[TASK PROMPT]:
Edit the data below by changing every "counterclockwise" to "clockwise", keeping all other text the same, and leave out the picture lines when you write it back.

[Recorded data]:

★ ★ ★ ★

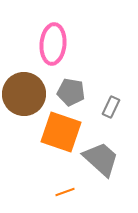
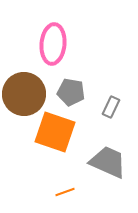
orange square: moved 6 px left
gray trapezoid: moved 7 px right, 3 px down; rotated 18 degrees counterclockwise
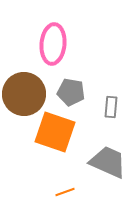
gray rectangle: rotated 20 degrees counterclockwise
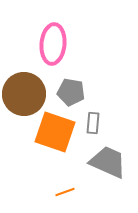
gray rectangle: moved 18 px left, 16 px down
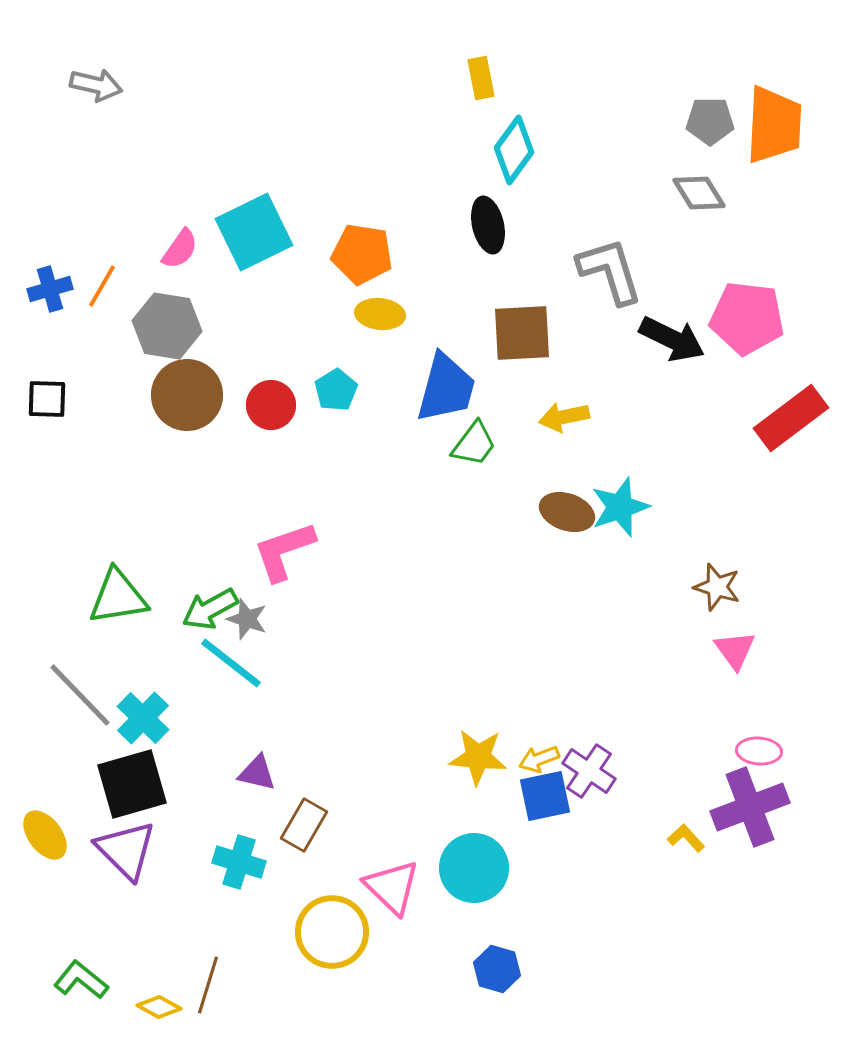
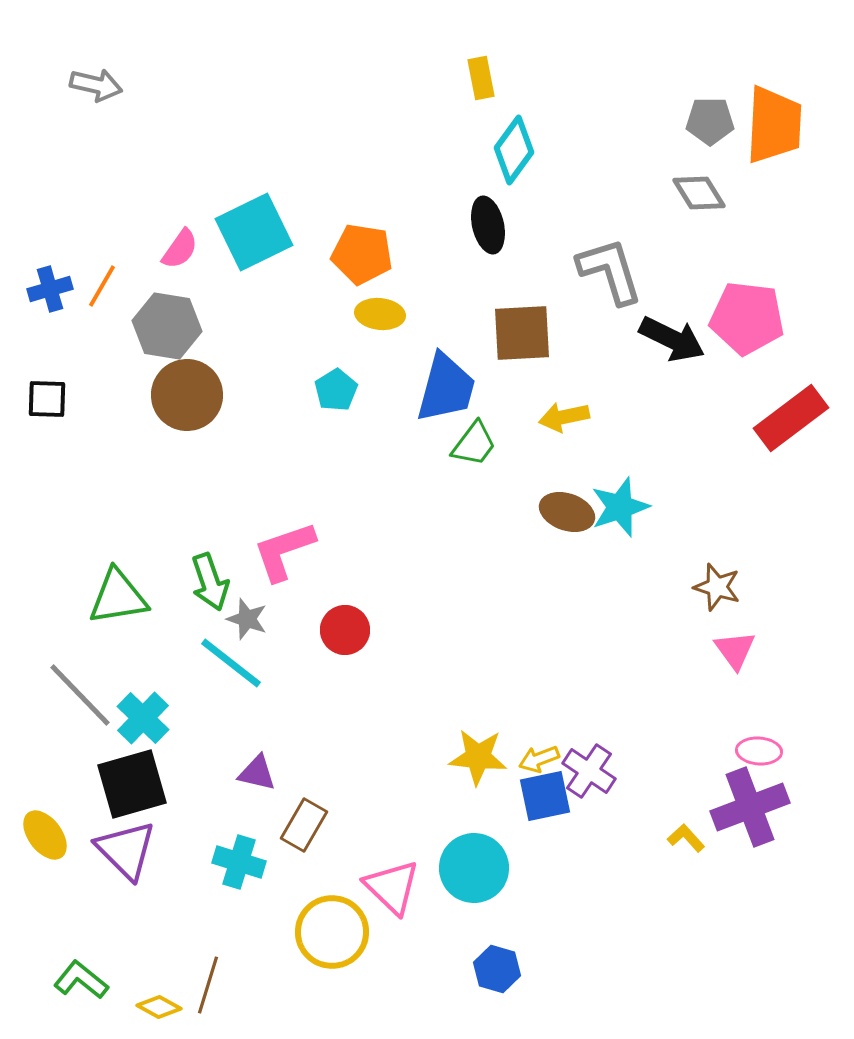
red circle at (271, 405): moved 74 px right, 225 px down
green arrow at (210, 609): moved 27 px up; rotated 80 degrees counterclockwise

★ ★ ★ ★

[PROBLEM SOLUTION]:
orange square: moved 6 px left
gray trapezoid: moved 7 px right, 3 px down; rotated 18 degrees clockwise
gray rectangle: rotated 20 degrees clockwise
gray rectangle: moved 18 px left, 16 px down
red circle at (271, 405): moved 74 px right, 225 px down
green arrow at (210, 609): moved 27 px up; rotated 80 degrees clockwise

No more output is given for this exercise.